WHAT IS NEEDED: Return the full listing unchanged, apart from leaving out its images.

MATERIALS PROVIDED:
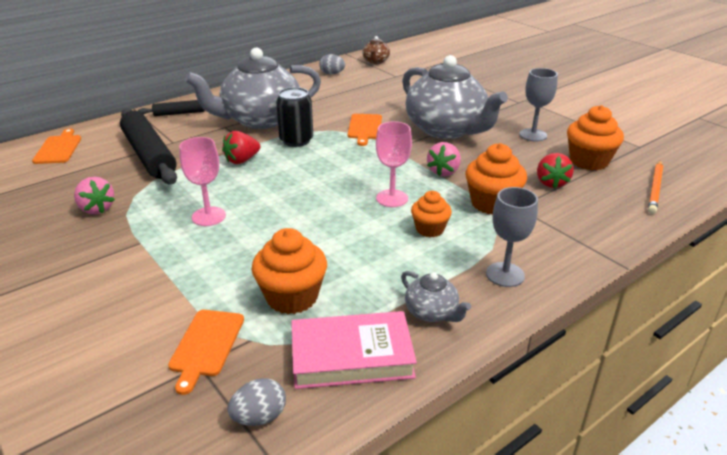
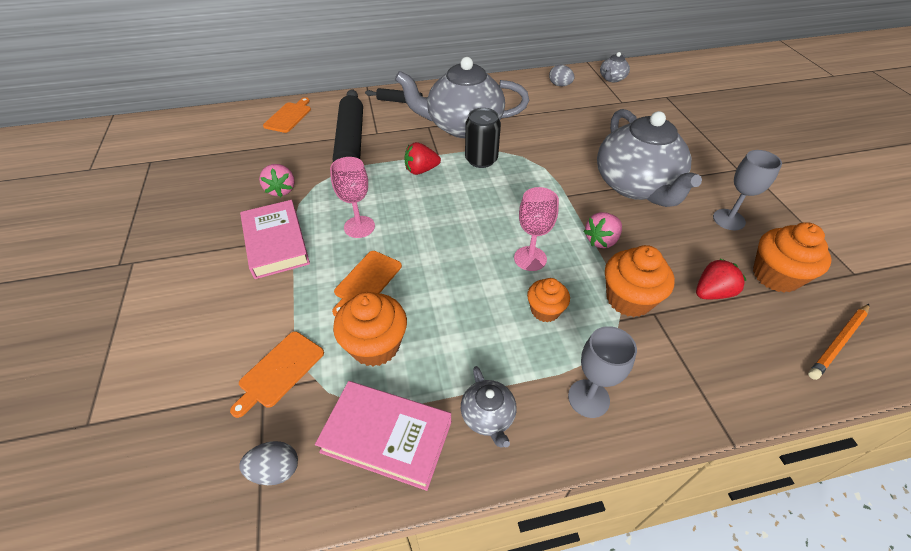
camera: 25 degrees right, 15 degrees up
(124, 251) = (276, 243): none -> pink book
(364, 128) = (553, 161): orange cutting board -> orange cutting board (366, 281)
(375, 61) = (612, 79): brown teapot -> grey teapot
(551, 183) = (712, 292): red strawberry -> red strawberry turned 150 degrees counterclockwise

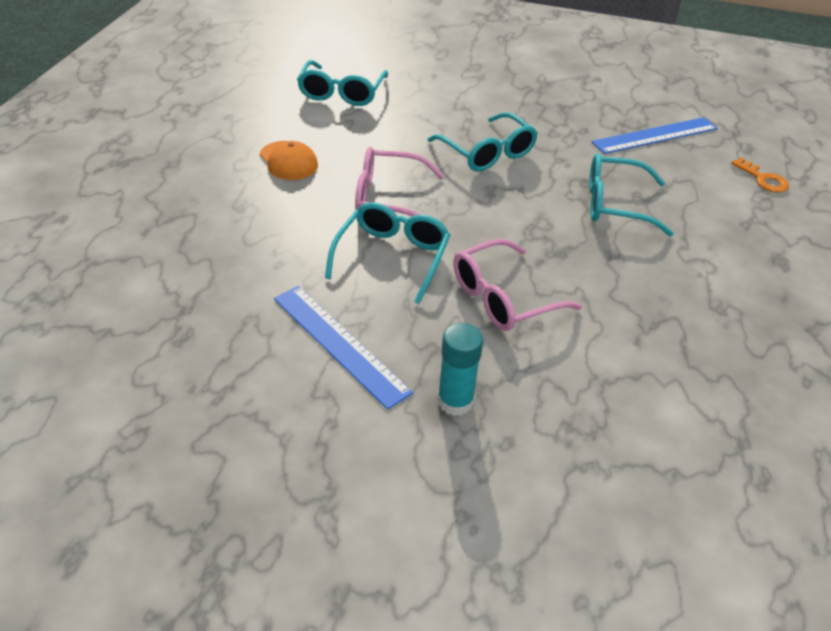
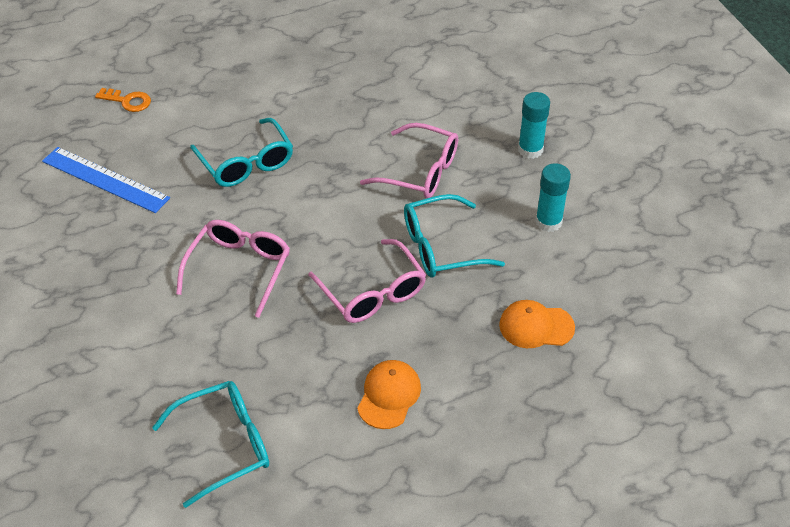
camera: 125 degrees left, 5 degrees up
(243, 259) = (536, 326): none -> orange cap
(339, 344) = (548, 222): blue ruler -> turquoise glue stick
(487, 152) = (239, 269): turquoise glasses -> pink glasses
(763, 179) = (128, 101): orange key -> orange key turned 90 degrees clockwise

YOUR RESPONSE:
camera: 25 degrees right, 15 degrees up
(124, 251) = (276, 243): none -> pink book
(364, 128) = (553, 161): orange cutting board -> orange cutting board (366, 281)
(375, 61) = (612, 79): brown teapot -> grey teapot
(551, 183) = (712, 292): red strawberry -> red strawberry turned 150 degrees counterclockwise

camera: 125 degrees left, 5 degrees up
(243, 259) = (536, 326): none -> orange cap
(339, 344) = (548, 222): blue ruler -> turquoise glue stick
(487, 152) = (239, 269): turquoise glasses -> pink glasses
(763, 179) = (128, 101): orange key -> orange key turned 90 degrees clockwise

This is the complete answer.